WHAT YOU SHOULD DO
Please copy out the records that follow exactly as they stand.

Version comparison data
▽

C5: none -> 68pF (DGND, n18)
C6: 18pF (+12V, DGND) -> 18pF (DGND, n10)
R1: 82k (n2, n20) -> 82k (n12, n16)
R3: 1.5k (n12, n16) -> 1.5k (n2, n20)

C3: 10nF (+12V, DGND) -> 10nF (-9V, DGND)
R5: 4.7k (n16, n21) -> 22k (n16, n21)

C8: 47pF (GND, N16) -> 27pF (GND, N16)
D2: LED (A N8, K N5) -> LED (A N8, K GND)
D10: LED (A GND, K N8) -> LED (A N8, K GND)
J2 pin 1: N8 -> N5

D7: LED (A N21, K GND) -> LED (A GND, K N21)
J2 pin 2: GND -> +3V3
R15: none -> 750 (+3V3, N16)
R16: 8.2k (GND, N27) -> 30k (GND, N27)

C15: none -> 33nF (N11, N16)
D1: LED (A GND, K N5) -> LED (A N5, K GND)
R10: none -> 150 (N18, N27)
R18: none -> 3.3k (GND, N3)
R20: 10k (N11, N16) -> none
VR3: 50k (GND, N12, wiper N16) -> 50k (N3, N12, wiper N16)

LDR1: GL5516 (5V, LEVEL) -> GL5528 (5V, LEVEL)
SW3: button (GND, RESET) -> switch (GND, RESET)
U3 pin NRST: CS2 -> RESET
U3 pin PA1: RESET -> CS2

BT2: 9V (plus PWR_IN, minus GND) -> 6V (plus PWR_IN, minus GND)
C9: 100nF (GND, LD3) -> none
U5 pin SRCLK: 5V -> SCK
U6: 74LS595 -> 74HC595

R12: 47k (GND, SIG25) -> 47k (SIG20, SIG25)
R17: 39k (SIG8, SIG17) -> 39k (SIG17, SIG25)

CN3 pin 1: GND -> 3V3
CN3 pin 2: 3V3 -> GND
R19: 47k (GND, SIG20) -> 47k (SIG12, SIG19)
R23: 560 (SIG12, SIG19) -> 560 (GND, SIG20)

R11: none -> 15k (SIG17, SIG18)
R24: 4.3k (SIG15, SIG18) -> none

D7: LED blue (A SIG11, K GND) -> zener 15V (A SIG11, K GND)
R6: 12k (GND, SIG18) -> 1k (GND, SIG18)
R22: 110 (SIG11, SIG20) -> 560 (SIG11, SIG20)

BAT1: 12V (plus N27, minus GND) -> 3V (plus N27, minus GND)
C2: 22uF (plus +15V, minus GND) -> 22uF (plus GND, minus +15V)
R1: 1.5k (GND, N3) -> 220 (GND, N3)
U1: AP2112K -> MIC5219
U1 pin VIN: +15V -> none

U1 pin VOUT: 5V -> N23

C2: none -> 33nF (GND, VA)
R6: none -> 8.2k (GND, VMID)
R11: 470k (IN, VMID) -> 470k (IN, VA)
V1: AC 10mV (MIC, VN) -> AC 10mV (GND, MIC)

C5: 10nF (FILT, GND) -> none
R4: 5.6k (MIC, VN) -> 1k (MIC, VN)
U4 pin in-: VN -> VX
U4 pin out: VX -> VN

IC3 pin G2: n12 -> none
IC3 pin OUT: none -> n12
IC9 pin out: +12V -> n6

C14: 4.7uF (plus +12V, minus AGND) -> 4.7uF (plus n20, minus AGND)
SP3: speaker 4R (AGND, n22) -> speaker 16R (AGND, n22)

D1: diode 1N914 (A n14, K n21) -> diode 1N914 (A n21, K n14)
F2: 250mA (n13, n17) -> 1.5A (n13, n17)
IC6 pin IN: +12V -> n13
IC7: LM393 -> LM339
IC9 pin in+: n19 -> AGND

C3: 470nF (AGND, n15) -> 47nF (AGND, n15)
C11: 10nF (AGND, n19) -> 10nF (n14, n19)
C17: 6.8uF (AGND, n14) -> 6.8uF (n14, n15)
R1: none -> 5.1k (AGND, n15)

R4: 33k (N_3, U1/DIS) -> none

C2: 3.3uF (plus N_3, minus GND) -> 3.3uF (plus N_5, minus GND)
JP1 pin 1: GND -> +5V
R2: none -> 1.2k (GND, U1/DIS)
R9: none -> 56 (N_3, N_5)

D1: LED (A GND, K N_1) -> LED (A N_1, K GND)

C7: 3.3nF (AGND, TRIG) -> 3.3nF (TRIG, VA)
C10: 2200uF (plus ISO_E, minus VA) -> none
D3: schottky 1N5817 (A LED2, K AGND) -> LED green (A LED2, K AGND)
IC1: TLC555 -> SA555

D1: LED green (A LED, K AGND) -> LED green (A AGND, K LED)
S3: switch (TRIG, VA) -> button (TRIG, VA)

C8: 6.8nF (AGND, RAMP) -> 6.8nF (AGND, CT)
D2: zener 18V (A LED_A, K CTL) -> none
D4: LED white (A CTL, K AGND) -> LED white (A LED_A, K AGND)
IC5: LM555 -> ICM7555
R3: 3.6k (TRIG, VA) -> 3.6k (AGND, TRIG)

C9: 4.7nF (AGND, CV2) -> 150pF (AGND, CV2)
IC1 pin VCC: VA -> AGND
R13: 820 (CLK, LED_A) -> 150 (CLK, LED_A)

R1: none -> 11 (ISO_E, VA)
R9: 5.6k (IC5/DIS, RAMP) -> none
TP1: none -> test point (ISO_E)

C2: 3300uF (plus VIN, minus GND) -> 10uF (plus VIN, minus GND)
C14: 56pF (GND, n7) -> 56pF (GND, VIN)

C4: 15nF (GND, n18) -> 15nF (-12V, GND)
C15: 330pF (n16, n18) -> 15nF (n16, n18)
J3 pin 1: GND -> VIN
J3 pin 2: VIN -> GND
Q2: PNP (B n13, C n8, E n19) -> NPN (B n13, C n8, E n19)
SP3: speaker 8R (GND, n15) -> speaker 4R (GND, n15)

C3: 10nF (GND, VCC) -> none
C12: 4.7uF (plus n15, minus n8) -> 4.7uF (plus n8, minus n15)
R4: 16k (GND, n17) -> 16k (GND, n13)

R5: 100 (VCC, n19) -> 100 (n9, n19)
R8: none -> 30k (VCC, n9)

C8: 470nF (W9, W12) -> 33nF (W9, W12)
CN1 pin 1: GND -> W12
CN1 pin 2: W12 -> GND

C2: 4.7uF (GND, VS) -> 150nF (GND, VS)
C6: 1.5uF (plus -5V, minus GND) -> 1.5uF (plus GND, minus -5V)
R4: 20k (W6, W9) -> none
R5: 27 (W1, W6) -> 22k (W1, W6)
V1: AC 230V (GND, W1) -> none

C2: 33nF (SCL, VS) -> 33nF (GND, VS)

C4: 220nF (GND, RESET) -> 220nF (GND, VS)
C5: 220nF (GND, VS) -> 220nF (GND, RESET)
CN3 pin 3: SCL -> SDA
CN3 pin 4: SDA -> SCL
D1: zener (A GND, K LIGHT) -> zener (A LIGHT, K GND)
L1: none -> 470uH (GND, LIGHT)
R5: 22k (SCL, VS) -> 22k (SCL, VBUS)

△

WORKED SOLUTION
C5: none -> 68pF (DGND, n18)
C6: 18pF (+12V, DGND) -> 18pF (DGND, n10)
R1: 82k (n2, n20) -> 82k (n12, n16)
R3: 1.5k (n12, n16) -> 1.5k (n2, n20)

C3: 10nF (+12V, DGND) -> 10nF (-9V, DGND)
R5: 4.7k (n16, n21) -> 22k (n16, n21)

C8: 47pF (GND, N16) -> 27pF (GND, N16)
D2: LED (A N8, K N5) -> LED (A N8, K GND)
D10: LED (A GND, K N8) -> LED (A N8, K GND)
J2 pin 1: N8 -> N5

D7: LED (A N21, K GND) -> LED (A GND, K N21)
J2 pin 2: GND -> +3V3
R15: none -> 750 (+3V3, N16)
R16: 8.2k (GND, N27) -> 30k (GND, N27)

C15: none -> 33nF (N11, N16)
D1: LED (A GND, K N5) -> LED (A N5, K GND)
R10: none -> 150 (N18, N27)
R18: none -> 3.3k (GND, N3)
R20: 10k (N11, N16) -> none
VR3: 50k (GND, N12, wiper N16) -> 50k (N3, N12, wiper N16)

LDR1: GL5516 (5V, LEVEL) -> GL5528 (5V, LEVEL)
SW3: button (GND, RESET) -> switch (GND, RESET)
U3 pin NRST: CS2 -> RESET
U3 pin PA1: RESET -> CS2

BT2: 9V (plus PWR_IN, minus GND) -> 6V (plus PWR_IN, minus GND)
C9: 100nF (GND, LD3) -> none
U5 pin SRCLK: 5V -> SCK
U6: 74LS595 -> 74HC595

R12: 47k (GND, SIG25) -> 47k (SIG20, SIG25)
R17: 39k (SIG8, SIG17) -> 39k (SIG17, SIG25)

CN3 pin 1: GND -> 3V3
CN3 pin 2: 3V3 -> GND
R19: 47k (GND, SIG20) -> 47k (SIG12, SIG19)
R23: 560 (SIG12, SIG19) -> 560 (GND, SIG20)

R11: none -> 15k (SIG17, SIG18)
R24: 4.3k (SIG15, SIG18) -> none

D7: LED blue (A SIG11, K GND) -> zener 15V (A SIG11, K GND)
R6: 12k (GND, SIG18) -> 1k (GND, SIG18)
R22: 110 (SIG11, SIG20) -> 560 (SIG11, SIG20)

BAT1: 12V (plus N27, minus GND) -> 3V (plus N27, minus GND)
C2: 22uF (plus +15V, minus GND) -> 22uF (plus GND, minus +15V)
R1: 1.5k (GND, N3) -> 220 (GND, N3)
U1: AP2112K -> MIC5219
U1 pin VIN: +15V -> none

U1 pin VOUT: 5V -> N23

C2: none -> 33nF (GND, VA)
R6: none -> 8.2k (GND, VMID)
R11: 470k (IN, VMID) -> 470k (IN, VA)
V1: AC 10mV (MIC, VN) -> AC 10mV (GND, MIC)

C5: 10nF (FILT, GND) -> none
R4: 5.6k (MIC, VN) -> 1k (MIC, VN)
U4 pin in-: VN -> VX
U4 pin out: VX -> VN

IC3 pin G2: n12 -> none
IC3 pin OUT: none -> n12
IC9 pin out: +12V -> n6

C14: 4.7uF (plus +12V, minus AGND) -> 4.7uF (plus n20, minus AGND)
SP3: speaker 4R (AGND, n22) -> speaker 16R (AGND, n22)

D1: diode 1N914 (A n14, K n21) -> diode 1N914 (A n21, K n14)
F2: 250mA (n13, n17) -> 1.5A (n13, n17)
IC6 pin IN: +12V -> n13
IC7: LM393 -> LM339
IC9 pin in+: n19 -> AGND

C3: 470nF (AGND, n15) -> 47nF (AGND, n15)
C11: 10nF (AGND, n19) -> 10nF (n14, n19)
C17: 6.8uF (AGND, n14) -> 6.8uF (n14, n15)
R1: none -> 5.1k (AGND, n15)

R4: 33k (N_3, U1/DIS) -> none

C2: 3.3uF (plus N_3, minus GND) -> 3.3uF (plus N_5, minus GND)
JP1 pin 1: GND -> +5V
R2: none -> 1.2k (GND, U1/DIS)
R9: none -> 56 (N_3, N_5)

D1: LED (A GND, K N_1) -> LED (A N_1, K GND)

C7: 3.3nF (AGND, TRIG) -> 3.3nF (TRIG, VA)
C10: 2200uF (plus ISO_E, minus VA) -> none
D3: schottky 1N5817 (A LED2, K AGND) -> LED green (A LED2, K AGND)
IC1: TLC555 -> SA555

D1: LED green (A LED, K AGND) -> LED green (A AGND, K LED)
S3: switch (TRIG, VA) -> button (TRIG, VA)

C8: 6.8nF (AGND, RAMP) -> 6.8nF (AGND, CT)
D2: zener 18V (A LED_A, K CTL) -> none
D4: LED white (A CTL, K AGND) -> LED white (A LED_A, K AGND)
IC5: LM555 -> ICM7555
R3: 3.6k (TRIG, VA) -> 3.6k (AGND, TRIG)

C9: 4.7nF (AGND, CV2) -> 150pF (AGND, CV2)
IC1 pin VCC: VA -> AGND
R13: 820 (CLK, LED_A) -> 150 (CLK, LED_A)

R1: none -> 11 (ISO_E, VA)
R9: 5.6k (IC5/DIS, RAMP) -> none
TP1: none -> test point (ISO_E)

C2: 3300uF (plus VIN, minus GND) -> 10uF (plus VIN, minus GND)
C14: 56pF (GND, n7) -> 56pF (GND, VIN)

C4: 15nF (GND, n18) -> 15nF (-12V, GND)
C15: 330pF (n16, n18) -> 15nF (n16, n18)
J3 pin 1: GND -> VIN
J3 pin 2: VIN -> GND
Q2: PNP (B n13, C n8, E n19) -> NPN (B n13, C n8, E n19)
SP3: speaker 8R (GND, n15) -> speaker 4R (GND, n15)

C3: 10nF (GND, VCC) -> none
C12: 4.7uF (plus n15, minus n8) -> 4.7uF (plus n8, minus n15)
R4: 16k (GND, n17) -> 16k (GND, n13)

R5: 100 (VCC, n19) -> 100 (n9, n19)
R8: none -> 30k (VCC, n9)

C8: 470nF (W9, W12) -> 33nF (W9, W12)
CN1 pin 1: GND -> W12
CN1 pin 2: W12 -> GND

C2: 4.7uF (GND, VS) -> 150nF (GND, VS)
C6: 1.5uF (plus -5V, minus GND) -> 1.5uF (plus GND, minus -5V)
R4: 20k (W6, W9) -> none
R5: 27 (W1, W6) -> 22k (W1, W6)
V1: AC 230V (GND, W1) -> none

C2: 33nF (SCL, VS) -> 33nF (GND, VS)

C4: 220nF (GND, RESET) -> 220nF (GND, VS)
C5: 220nF (GND, VS) -> 220nF (GND, RESET)
CN3 pin 3: SCL -> SDA
CN3 pin 4: SDA -> SCL
D1: zener (A GND, K LIGHT) -> zener (A LIGHT, K GND)
L1: none -> 470uH (GND, LIGHT)
R5: 22k (SCL, VS) -> 22k (SCL, VBUS)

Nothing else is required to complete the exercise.